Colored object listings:
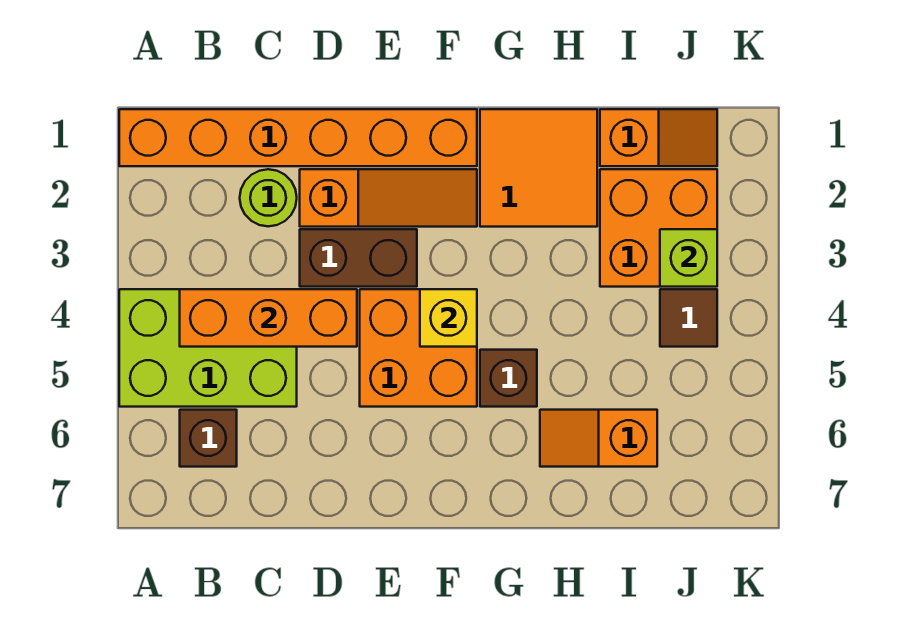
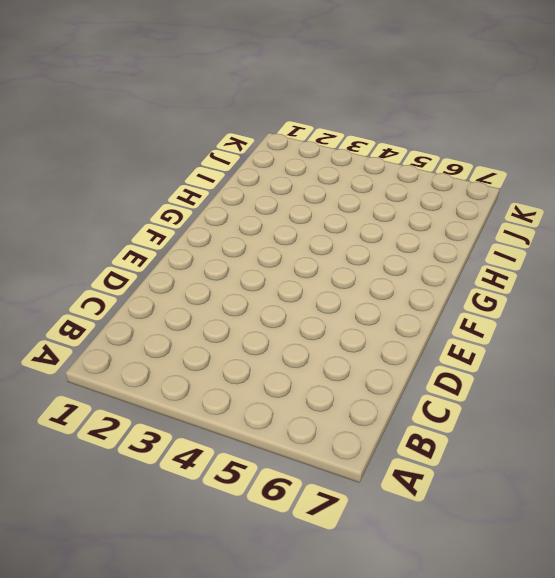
none -> orange brick A1:F1 level 1
none -> lime brick A4:C5 level 1
none -> brown brick B6 level 1

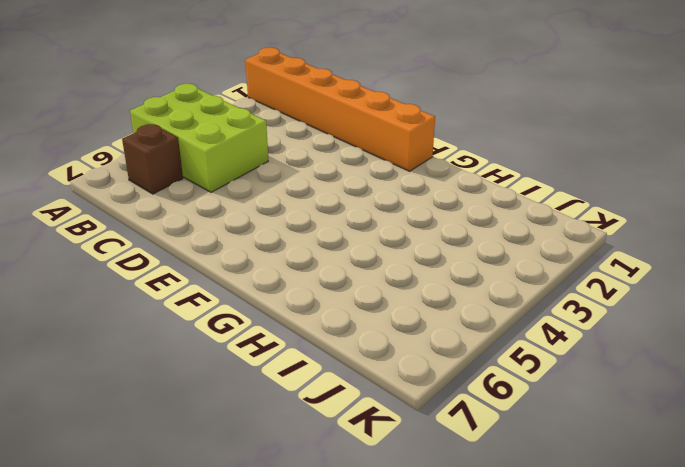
none -> lime round brick C2 level 1
none -> orange slope D2:F2 level 1 top D
none -> brown brick D3:E3 level 1

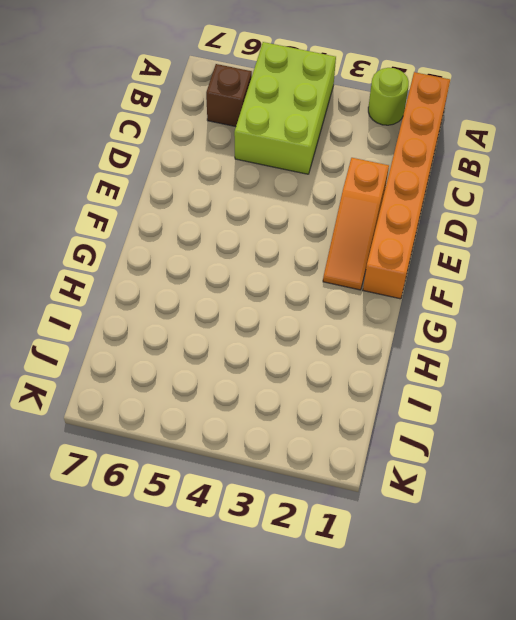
lime round brick A2 level 1 -> lime round brick C2 level 1
none -> brown brick D3:E3 level 1
none -> orange brick E4:F5 level 1
none -> orange tile G1:H2 level 1

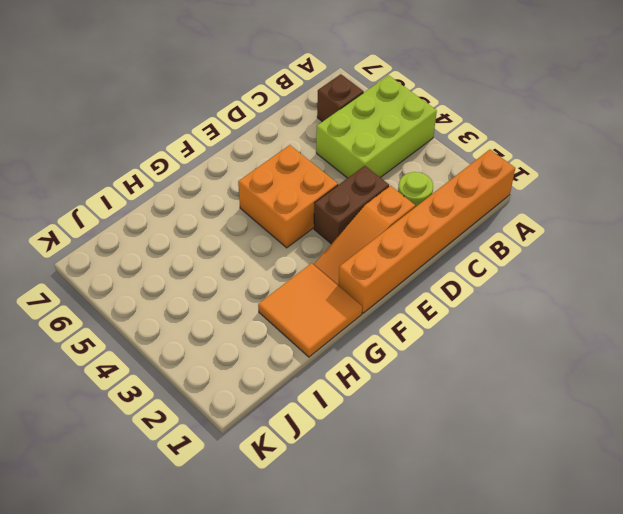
none -> brown brick G5 level 1
none -> orange slope H6:I6 level 1 top I
none -> orange slope I1:J1 level 1 top I

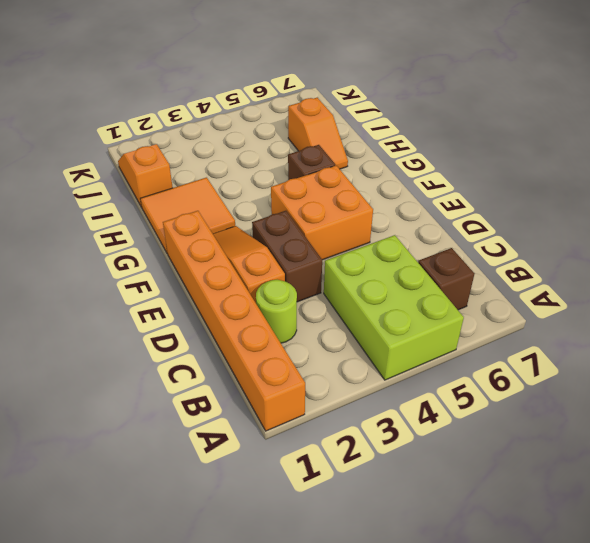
none -> orange brick I2:J3 level 1
none -> brown tile J4 level 1
none -> orange brick B4:D4 level 2

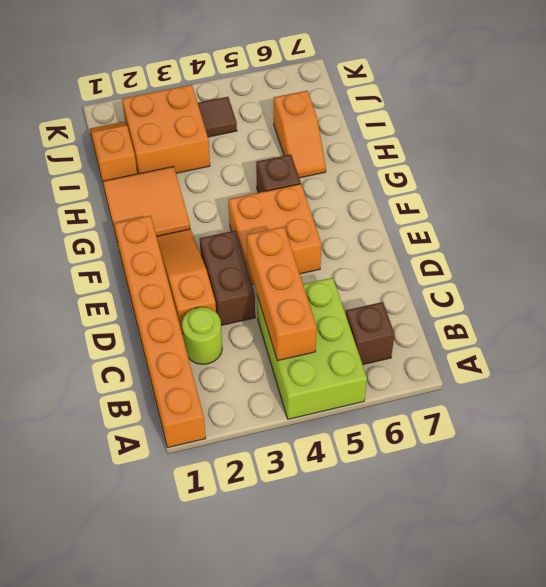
none -> yellow brick F4 level 2
none -> lime brick J3 level 2

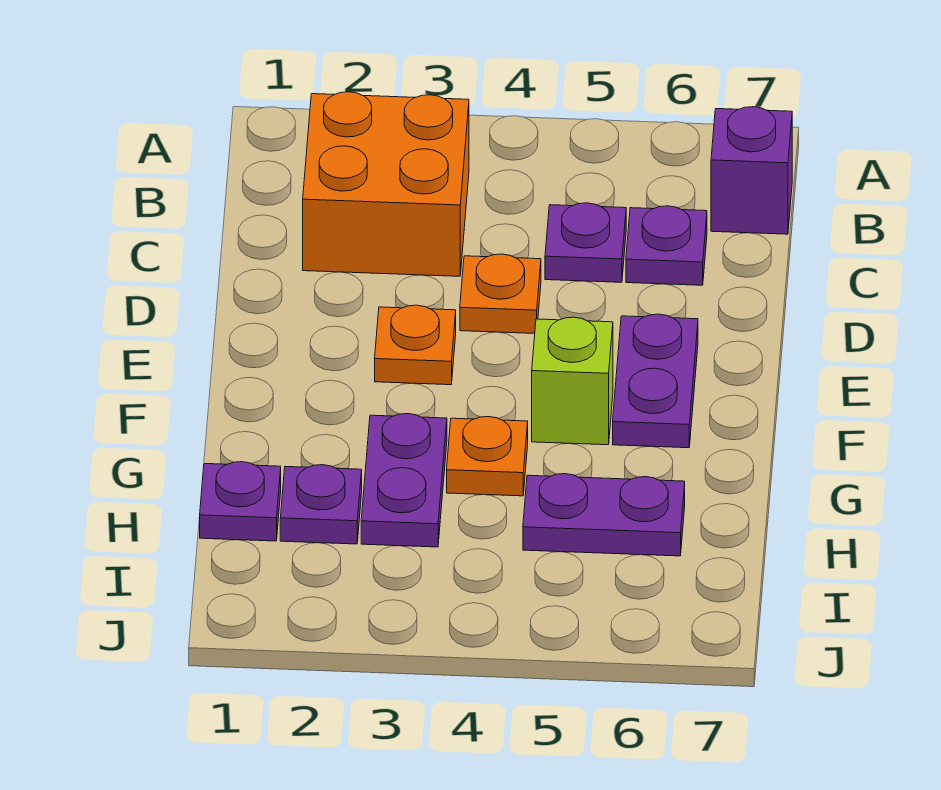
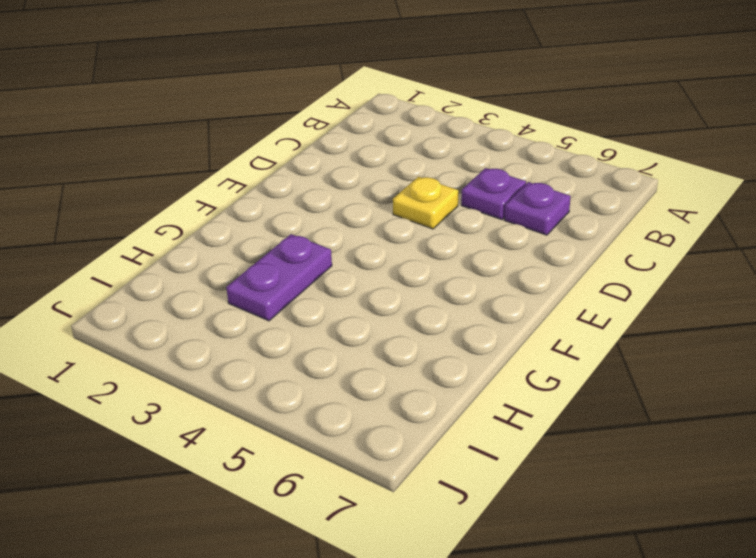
yellow plate D4 level 1 -> orange plate D4 level 1
none -> orange brick B2:C3 level 1
none -> purple brick B7 level 1
none -> orange plate E3 level 1

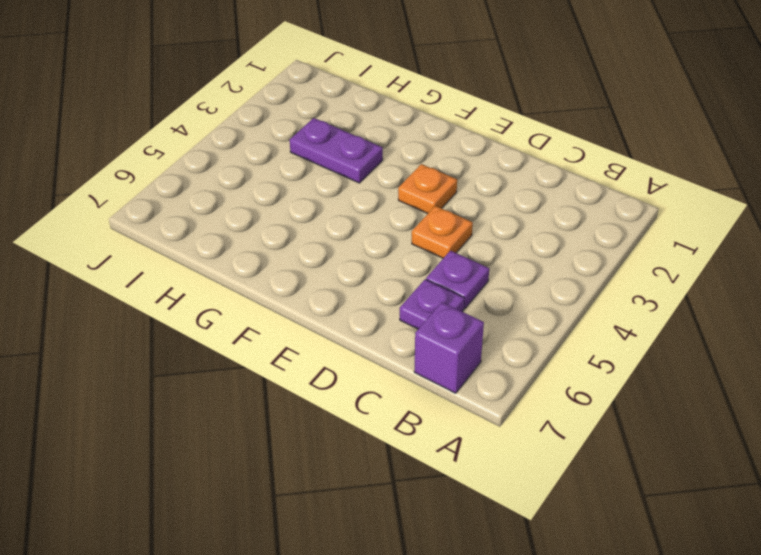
none -> orange brick B2:C3 level 1
none -> purple plate E6:F6 level 1
none -> lime brick F5 level 1

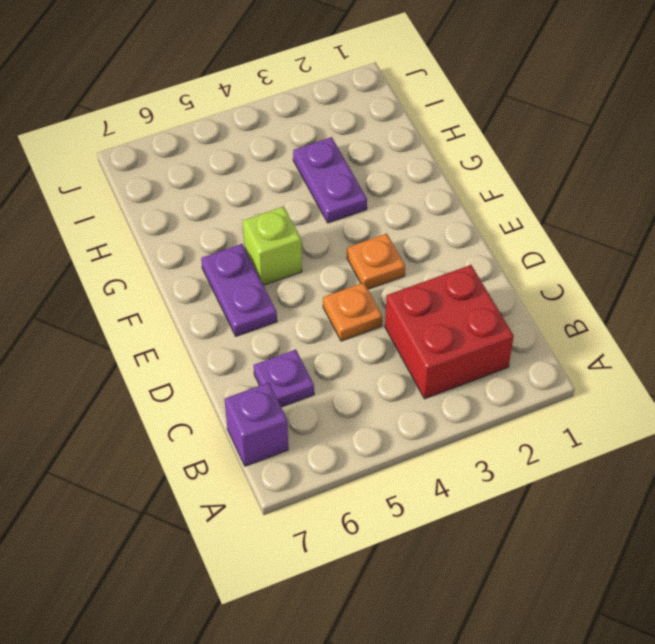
red brick B2:C3 level 1 -> orange brick B2:C3 level 1
none -> purple plate C5 level 1
none -> orange plate G4 level 1
none -> purple plate H1 level 1

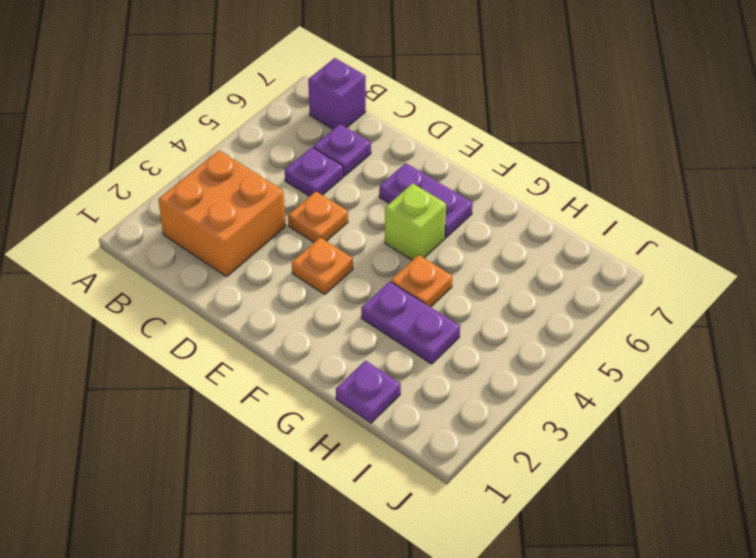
none -> purple plate H2 level 1
none -> purple plate H5:H6 level 1

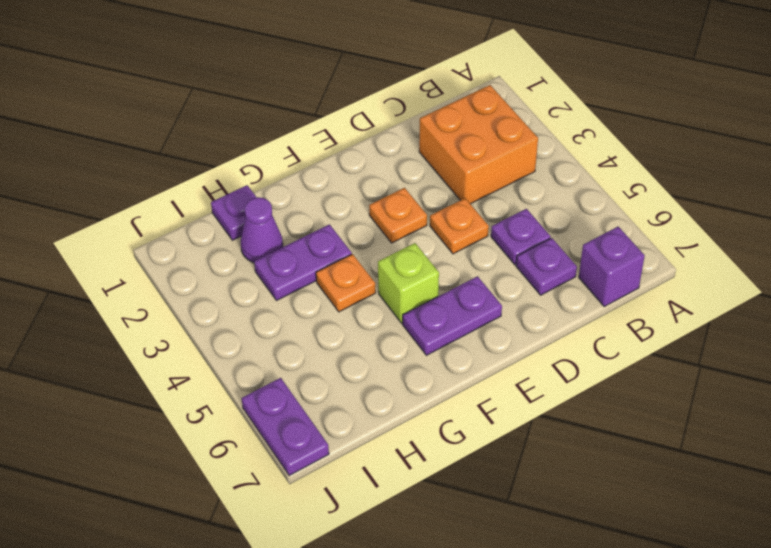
purple cone H2 level 1 -> purple plate H2 level 1
purple plate J6:J7 level 1 -> purple plate H5:H6 level 1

What needs to be done:
Look through the entries above, find each line containing "round", and copy it.

Finished task:
none -> lime round brick C2 level 1
lime round brick A2 level 1 -> lime round brick C2 level 1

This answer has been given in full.